What is expected:
Give again only those lines from the start of the entries through the line holding "The black puzagobex", leaving them as they are.

Supplied entries:
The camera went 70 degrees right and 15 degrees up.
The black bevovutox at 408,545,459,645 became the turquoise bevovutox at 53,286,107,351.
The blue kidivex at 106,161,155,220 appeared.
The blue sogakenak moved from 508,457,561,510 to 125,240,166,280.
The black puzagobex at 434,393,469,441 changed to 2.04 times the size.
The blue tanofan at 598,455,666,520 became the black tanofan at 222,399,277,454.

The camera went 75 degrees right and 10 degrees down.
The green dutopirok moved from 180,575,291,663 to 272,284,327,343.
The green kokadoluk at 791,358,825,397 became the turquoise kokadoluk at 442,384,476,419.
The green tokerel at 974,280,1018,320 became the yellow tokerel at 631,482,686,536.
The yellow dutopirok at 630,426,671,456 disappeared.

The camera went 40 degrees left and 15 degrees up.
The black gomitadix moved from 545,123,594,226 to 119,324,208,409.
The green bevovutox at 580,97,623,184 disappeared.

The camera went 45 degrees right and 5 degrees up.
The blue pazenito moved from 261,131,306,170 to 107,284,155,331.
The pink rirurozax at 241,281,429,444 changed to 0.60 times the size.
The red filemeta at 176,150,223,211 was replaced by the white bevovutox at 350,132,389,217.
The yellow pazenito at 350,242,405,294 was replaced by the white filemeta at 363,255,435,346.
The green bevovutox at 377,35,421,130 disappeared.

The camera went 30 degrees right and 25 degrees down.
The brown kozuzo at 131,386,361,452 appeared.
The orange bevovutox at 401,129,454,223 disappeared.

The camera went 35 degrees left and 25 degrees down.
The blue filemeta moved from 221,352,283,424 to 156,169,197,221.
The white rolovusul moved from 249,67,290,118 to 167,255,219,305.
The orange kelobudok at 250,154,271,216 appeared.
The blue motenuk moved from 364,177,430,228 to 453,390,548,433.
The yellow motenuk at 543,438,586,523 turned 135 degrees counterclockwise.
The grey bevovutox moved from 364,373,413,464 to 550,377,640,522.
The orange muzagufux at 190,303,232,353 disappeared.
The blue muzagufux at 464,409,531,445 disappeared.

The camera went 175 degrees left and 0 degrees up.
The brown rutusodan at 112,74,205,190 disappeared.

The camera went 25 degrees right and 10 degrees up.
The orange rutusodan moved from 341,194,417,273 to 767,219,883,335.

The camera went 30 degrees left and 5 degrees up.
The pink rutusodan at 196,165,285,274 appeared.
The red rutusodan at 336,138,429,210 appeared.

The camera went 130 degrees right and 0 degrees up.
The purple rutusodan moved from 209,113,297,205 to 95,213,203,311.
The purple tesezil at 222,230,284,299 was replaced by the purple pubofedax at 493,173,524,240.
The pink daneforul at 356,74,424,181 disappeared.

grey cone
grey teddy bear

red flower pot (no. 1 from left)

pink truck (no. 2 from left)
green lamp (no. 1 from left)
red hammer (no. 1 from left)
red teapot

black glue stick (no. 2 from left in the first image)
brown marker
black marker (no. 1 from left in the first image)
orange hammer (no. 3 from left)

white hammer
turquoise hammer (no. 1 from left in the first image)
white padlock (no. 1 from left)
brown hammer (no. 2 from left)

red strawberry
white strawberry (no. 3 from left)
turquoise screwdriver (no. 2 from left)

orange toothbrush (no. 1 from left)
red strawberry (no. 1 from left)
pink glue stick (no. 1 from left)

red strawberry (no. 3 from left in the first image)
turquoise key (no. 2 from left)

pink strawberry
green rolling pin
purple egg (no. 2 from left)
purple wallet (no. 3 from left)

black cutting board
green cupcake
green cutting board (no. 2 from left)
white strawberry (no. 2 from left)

Answer below:
The camera went 70 degrees right and 15 degrees up.
The black bevovutox at 408,545,459,645 became the turquoise bevovutox at 53,286,107,351.
The blue kidivex at 106,161,155,220 appeared.
The blue sogakenak moved from 508,457,561,510 to 125,240,166,280.
The black puzagobex at 434,393,469,441 changed to 2.04 times the size.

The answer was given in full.